▸ Problem to solve:
Retype the data below verbatim; pictures do not belong in the copy.

(Edit difference data)
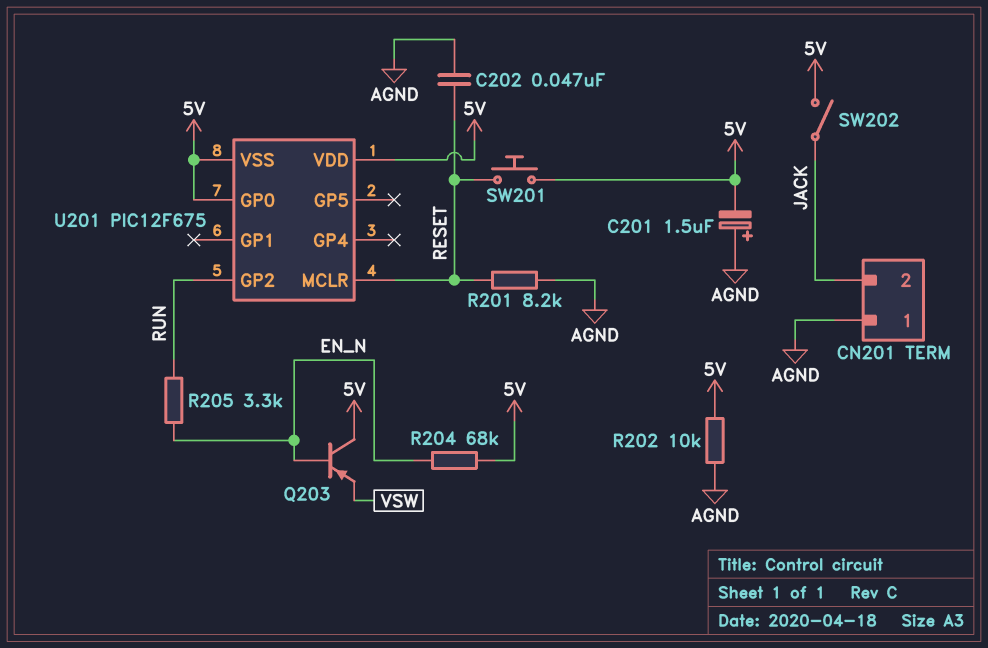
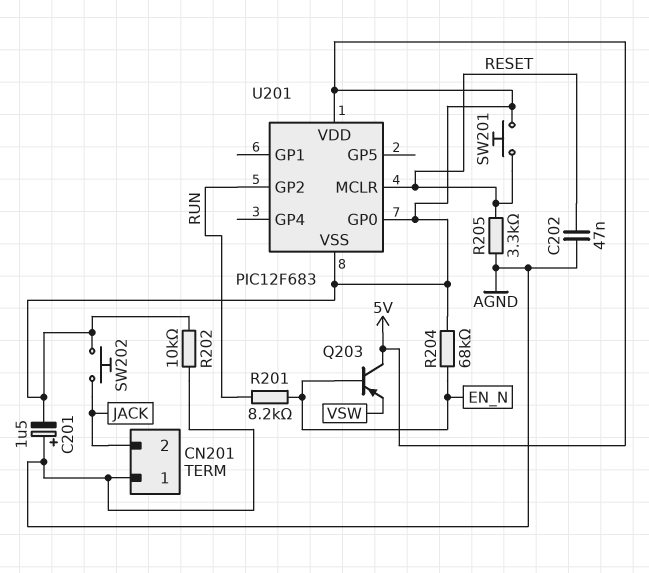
R201: 8.2k (AGND, RESET) -> 8.2k (EN_N, RUN)
R205: 3.3k (EN_N, RUN) -> 3.3k (AGND, RESET)
SW202: switch (5V, JACK) -> button (5V, JACK)
U201: PIC12F675 -> PIC12F683

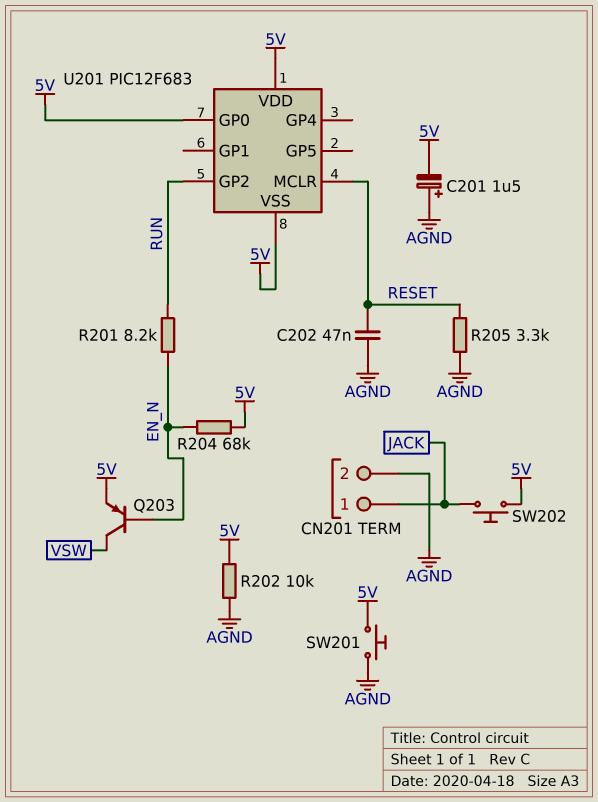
CN201 pin 1: AGND -> JACK
CN201 pin 2: JACK -> AGND
Q203: PNP (B EN_N, C 5V, E VSW) -> PNP (B EN_N, C VSW, E 5V)
SW201: button (5V, RESET) -> button (5V, AGND)

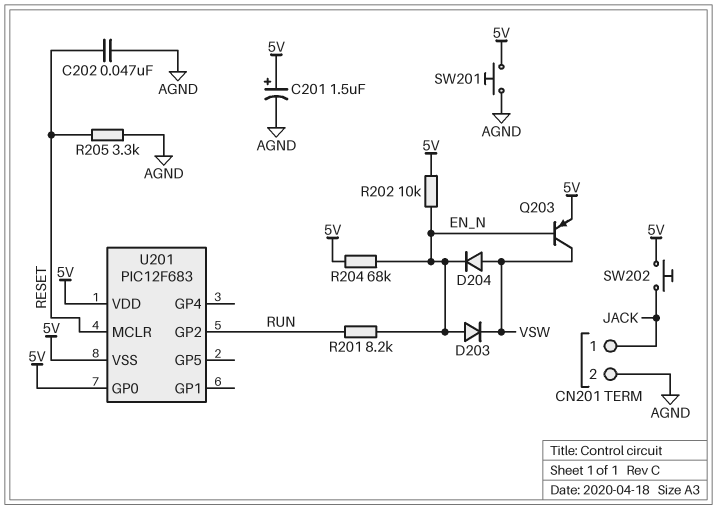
C201: 1.5uF (plus AGND, minus 5V) -> 1.5uF (plus 5V, minus AGND)
D203: none -> diode (A EN_N, K VSW)
D204: none -> diode (A VSW, K EN_N)
R202: 10k (5V, AGND) -> 10k (5V, EN_N)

▸ Answer:
R201: 8.2k (AGND, RESET) -> 8.2k (EN_N, RUN)
R205: 3.3k (EN_N, RUN) -> 3.3k (AGND, RESET)
SW202: switch (5V, JACK) -> button (5V, JACK)
U201: PIC12F675 -> PIC12F683

CN201 pin 1: AGND -> JACK
CN201 pin 2: JACK -> AGND
Q203: PNP (B EN_N, C 5V, E VSW) -> PNP (B EN_N, C VSW, E 5V)
SW201: button (5V, RESET) -> button (5V, AGND)

C201: 1.5uF (plus AGND, minus 5V) -> 1.5uF (plus 5V, minus AGND)
D203: none -> diode (A EN_N, K VSW)
D204: none -> diode (A VSW, K EN_N)
R202: 10k (5V, AGND) -> 10k (5V, EN_N)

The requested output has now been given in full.